REQUIREMENT.
Set down the entries that follow exactly as written, leaving out any images.

SUPPLIED RECORDS.
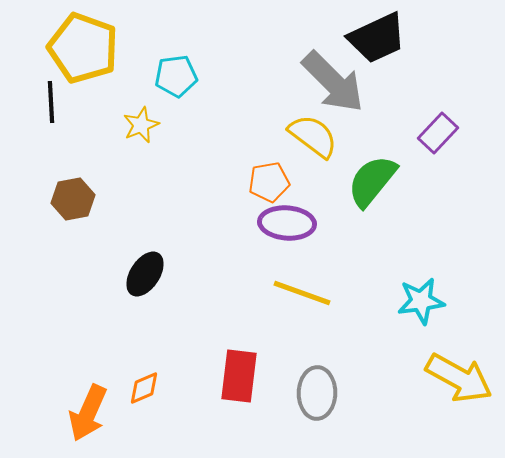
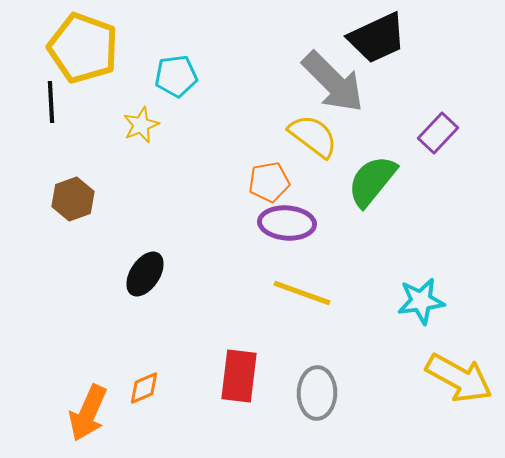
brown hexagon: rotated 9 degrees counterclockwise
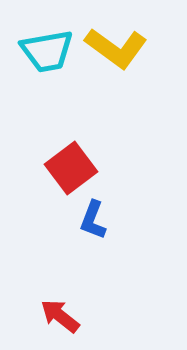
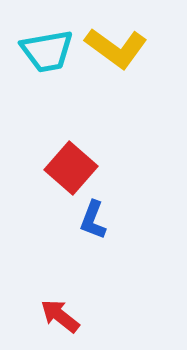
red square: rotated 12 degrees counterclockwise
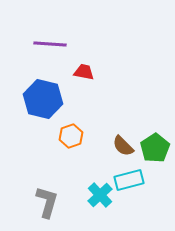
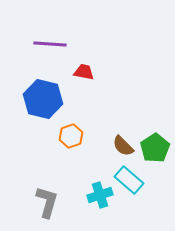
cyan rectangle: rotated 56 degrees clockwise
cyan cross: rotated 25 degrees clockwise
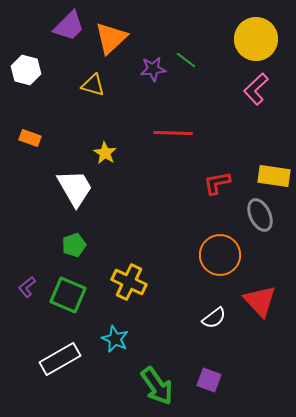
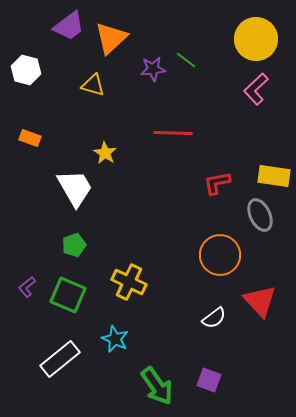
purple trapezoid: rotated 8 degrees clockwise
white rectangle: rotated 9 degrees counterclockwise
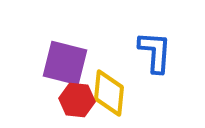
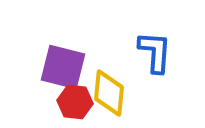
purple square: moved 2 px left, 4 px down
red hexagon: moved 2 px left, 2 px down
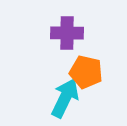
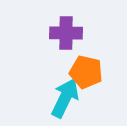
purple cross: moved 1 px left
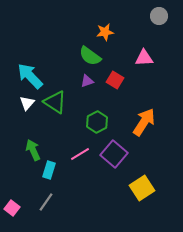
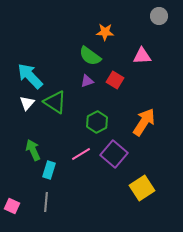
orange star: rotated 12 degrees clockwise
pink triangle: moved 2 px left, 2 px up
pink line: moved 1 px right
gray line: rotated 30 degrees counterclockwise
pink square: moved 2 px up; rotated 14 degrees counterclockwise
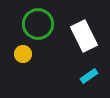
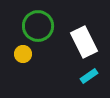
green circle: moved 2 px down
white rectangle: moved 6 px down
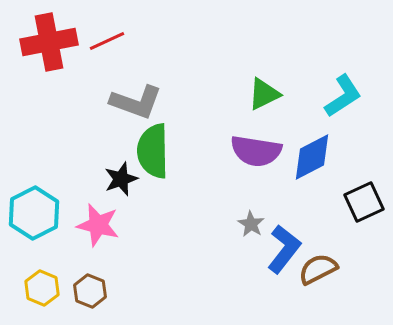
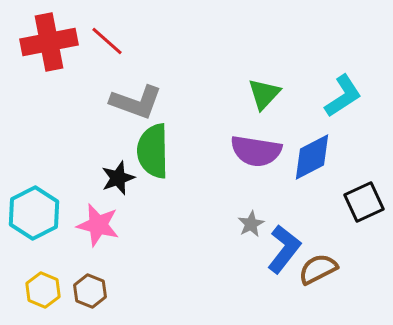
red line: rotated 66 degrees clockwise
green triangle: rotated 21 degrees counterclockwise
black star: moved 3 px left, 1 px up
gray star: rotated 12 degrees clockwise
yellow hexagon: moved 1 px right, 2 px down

COMPLETED EXERCISE.
brown hexagon: rotated 9 degrees counterclockwise
red square: rotated 12 degrees counterclockwise
cyan rectangle: rotated 56 degrees clockwise
cyan cross: rotated 25 degrees clockwise
purple trapezoid: rotated 8 degrees clockwise
white rectangle: rotated 9 degrees counterclockwise
purple square: moved 2 px left, 4 px down
red hexagon: moved 2 px left, 2 px down
purple cross: moved 1 px left
orange star: rotated 12 degrees clockwise
pink triangle: moved 2 px left, 2 px up
pink line: moved 1 px right
gray line: rotated 30 degrees counterclockwise
pink square: moved 2 px up; rotated 14 degrees counterclockwise
green circle: moved 2 px down
white rectangle: moved 6 px down
red line: rotated 66 degrees clockwise
green triangle: rotated 21 degrees counterclockwise
black star: moved 3 px left, 1 px up
gray star: rotated 12 degrees clockwise
yellow hexagon: moved 1 px right, 2 px down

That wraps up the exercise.